#### Job item
The response should hold each line from the entries below where "orange" is found.
+++ Input data +++
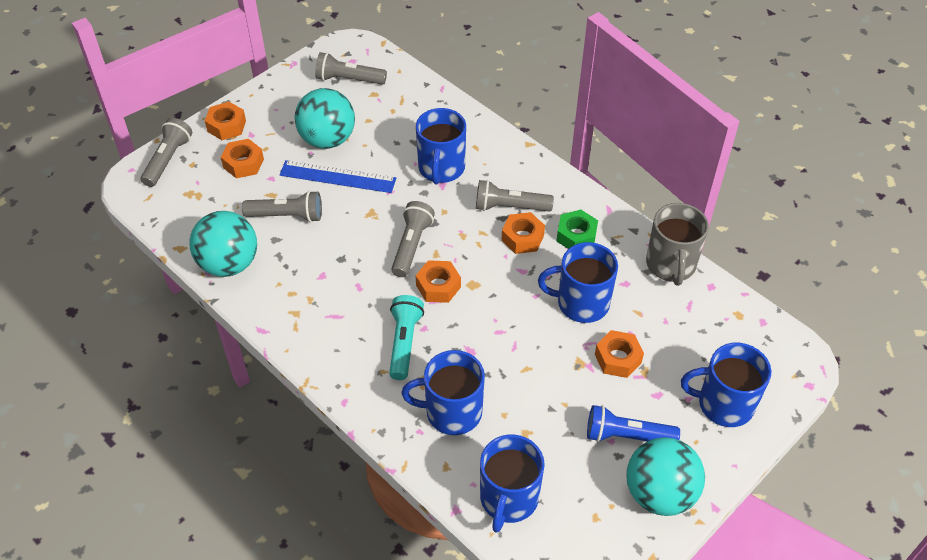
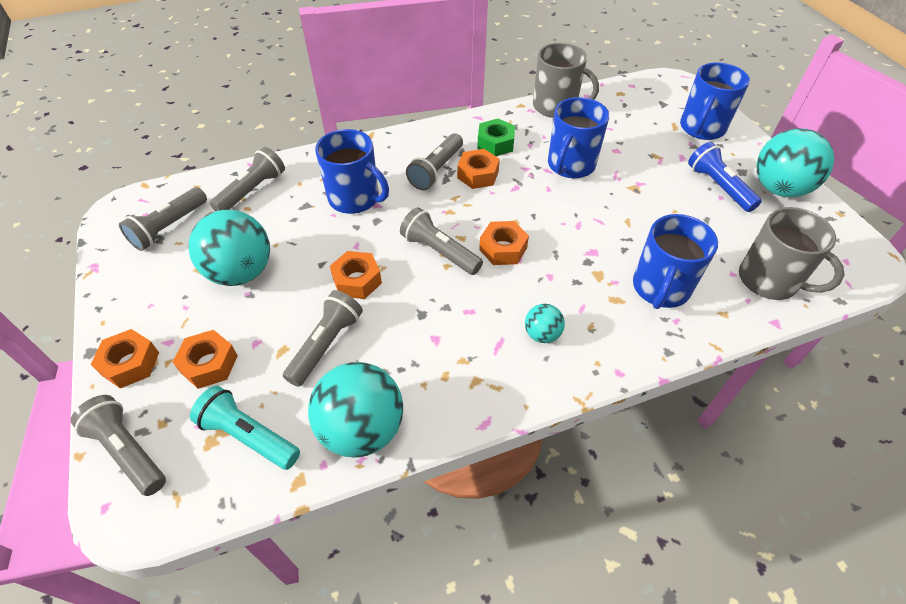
camera: 65 degrees left, 0 degrees up
blue ruler [279,160,396,193] -> none
turquoise flashlight [389,295,424,380] -> turquoise flashlight moved to [190,386,300,470]
blue mug [480,434,545,533] -> grey mug [739,207,845,300]
blue flashlight [587,405,680,442] -> blue flashlight turned 120 degrees clockwise [688,142,762,212]
orange nut [595,330,644,378] -> orange nut moved to [330,251,382,299]
none -> grey flashlight [210,147,285,211]
none -> turquoise ball [525,304,565,343]

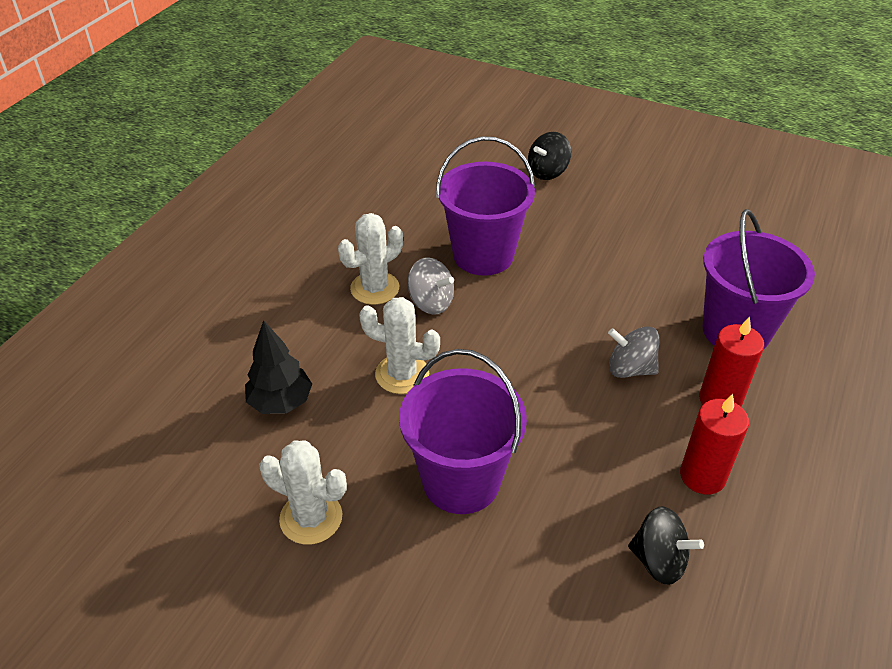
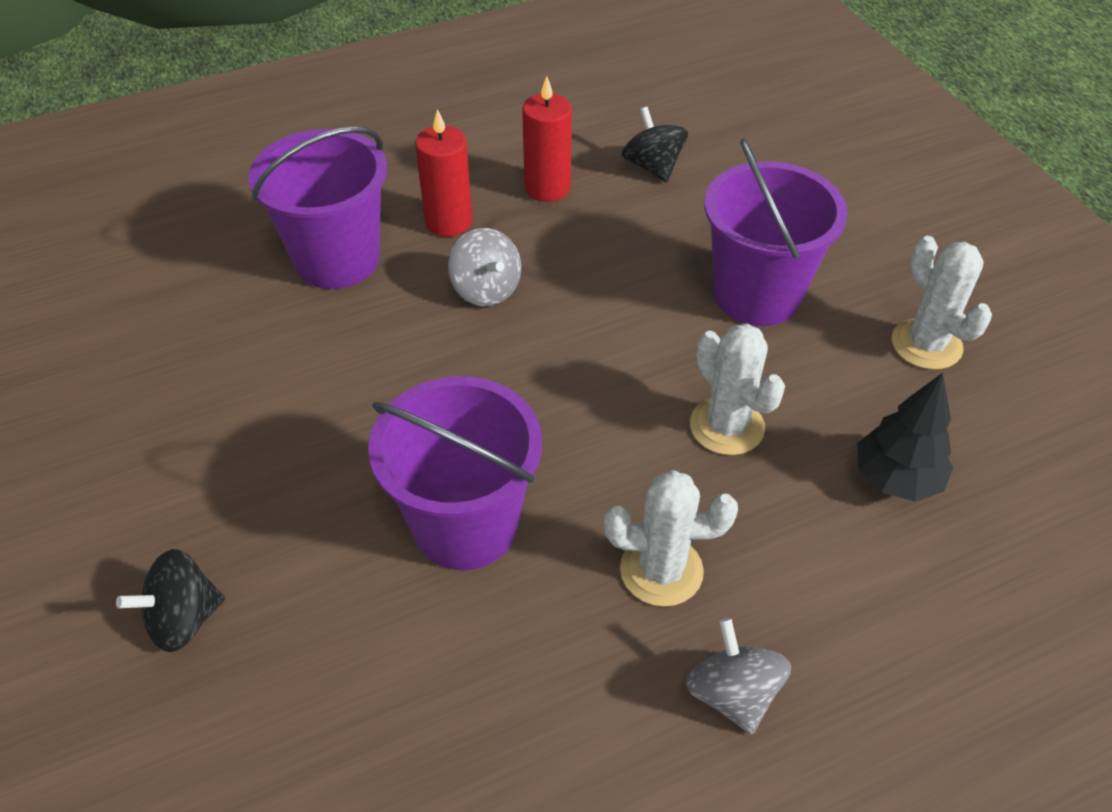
camera: 140 degrees left, 5 degrees up
grey spinning top [407,257,454,315] -> grey spinning top moved to [686,618,791,735]
black spinning top [528,132,571,180] -> black spinning top turned 150 degrees clockwise [116,549,225,652]

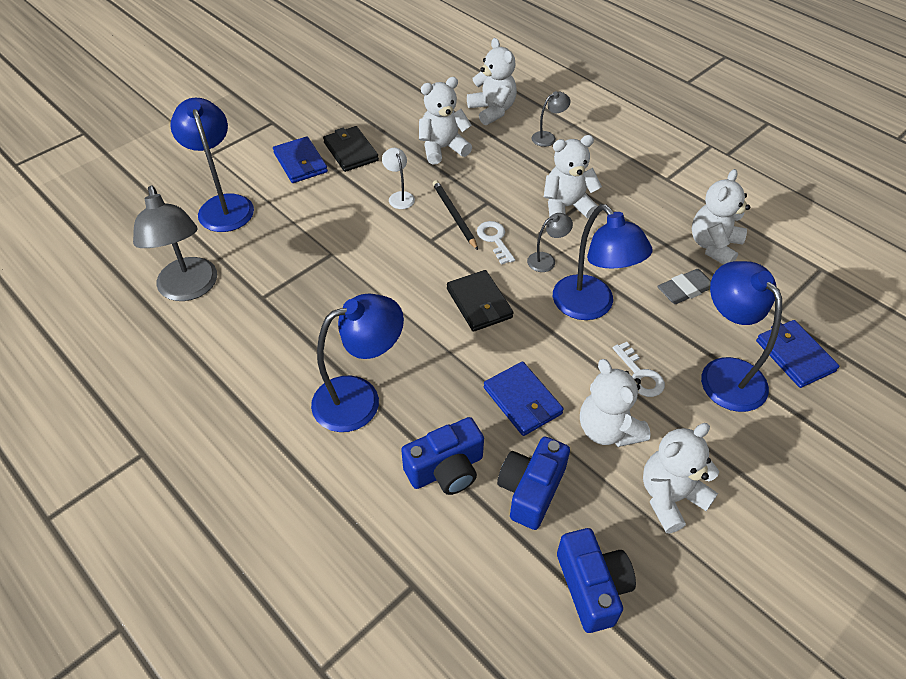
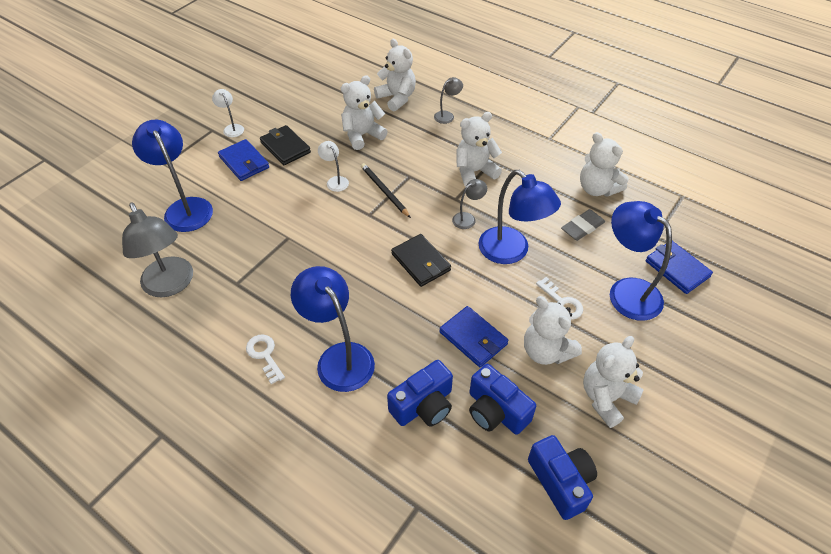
camera: 10 degrees left, 0 degrees up
blue lamp [311,294,404,432] -> blue lamp turned 90 degrees counterclockwise [291,266,375,392]
white key [477,221,515,265] -> white key moved to [246,334,285,385]
blue camera [497,437,570,530] -> blue camera turned 60 degrees counterclockwise [469,364,536,435]
white teddy bear [692,169,750,265] -> white teddy bear turned 60 degrees counterclockwise [580,132,629,197]
none -> white lamp [212,89,244,137]

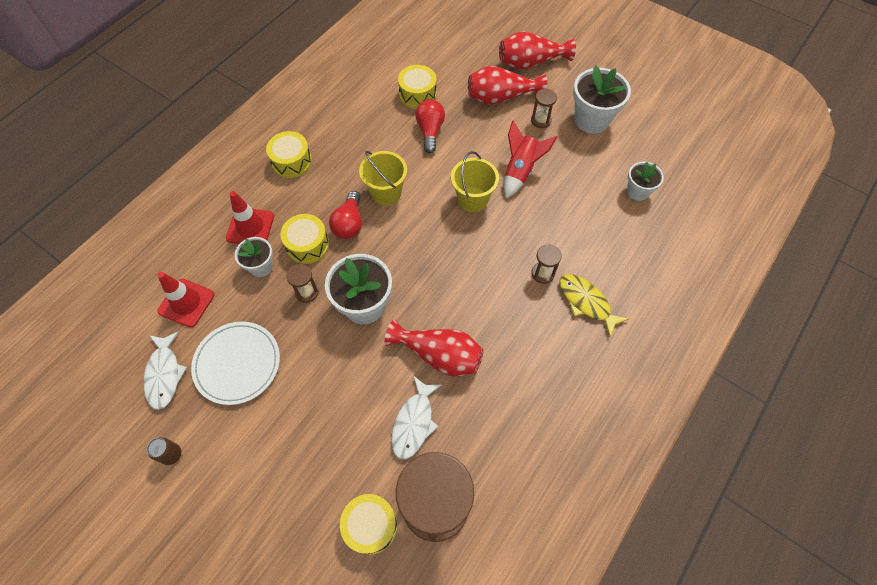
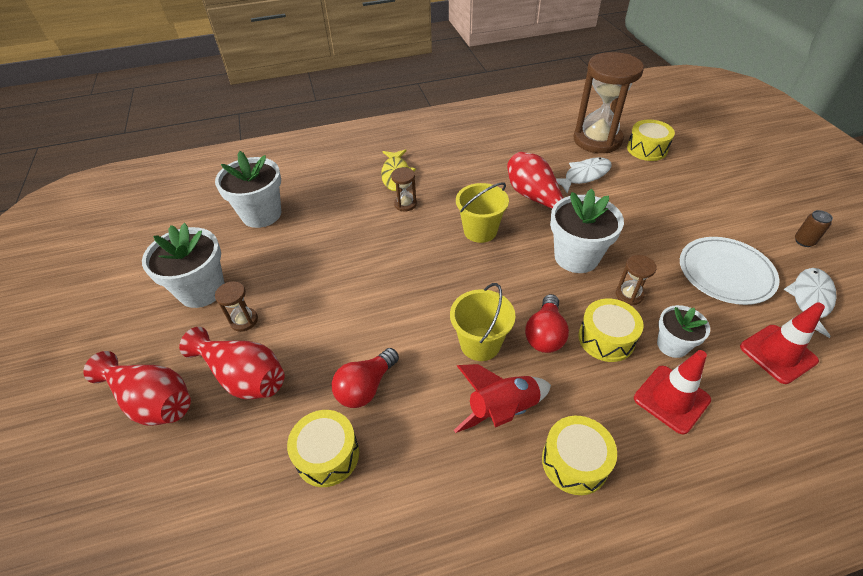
camera: 140 degrees left, 15 degrees down
red light bulb [329,191,362,239] -> red light bulb turned 150 degrees clockwise [525,294,569,353]
yellow bucket [451,151,499,212] -> yellow bucket moved to [456,182,509,243]
red rocket [504,121,557,198] -> red rocket moved to [454,364,551,433]
white flower pot [627,162,664,201] -> white flower pot [215,151,281,228], size x1.70

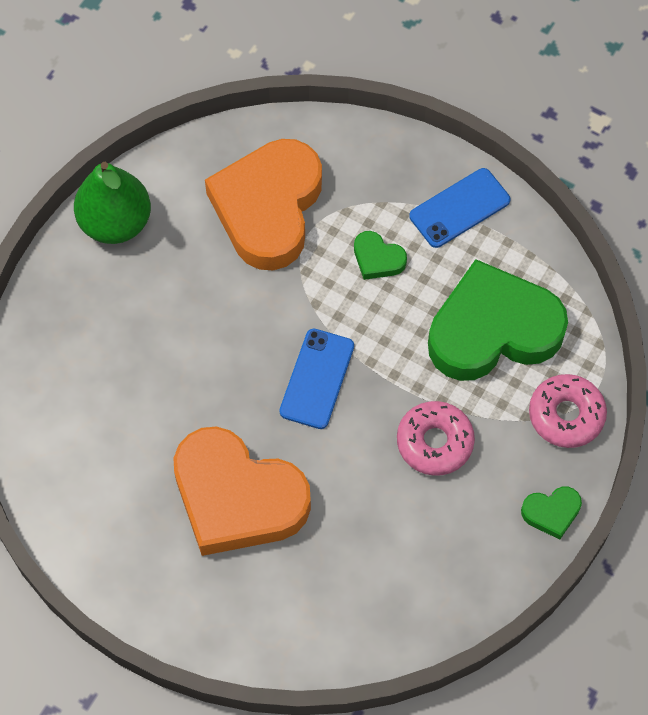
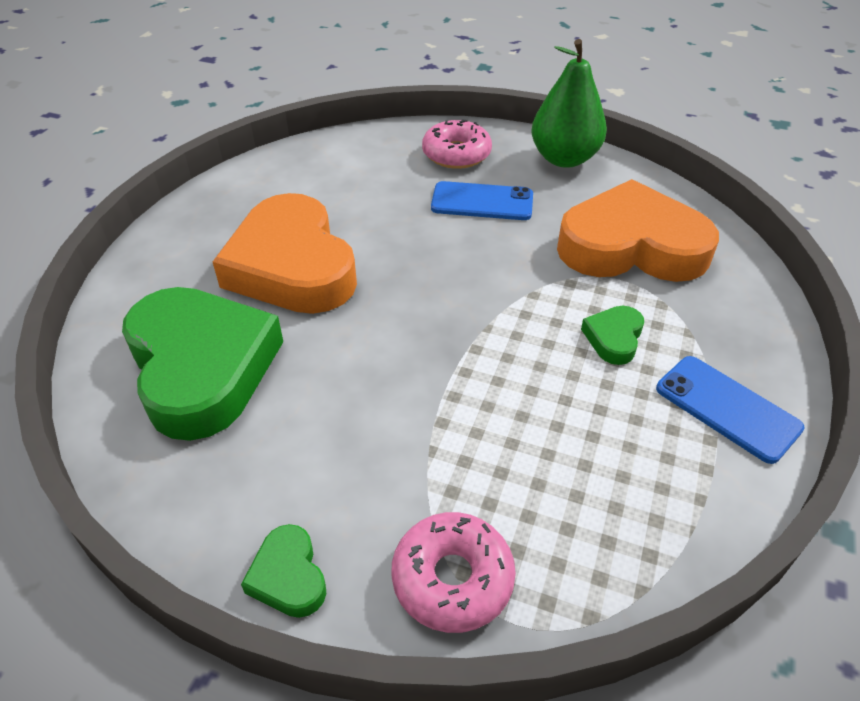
camera: 80 degrees right, 20 degrees down
orange heart [174,427,311,556] -> orange heart turned 45 degrees counterclockwise [213,193,357,314]
blue phone [279,329,354,429] -> blue phone moved to [431,181,533,220]
pink donut [397,401,475,476] -> pink donut moved to [422,120,492,169]
green heart [428,259,568,381] -> green heart moved to [122,287,283,441]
+++
#### Exercise output
orange nut [595,330,644,378] -> orange nut moved to [330,251,382,299]
orange heart [174,427,311,556] -> orange heart turned 45 degrees counterclockwise [213,193,357,314]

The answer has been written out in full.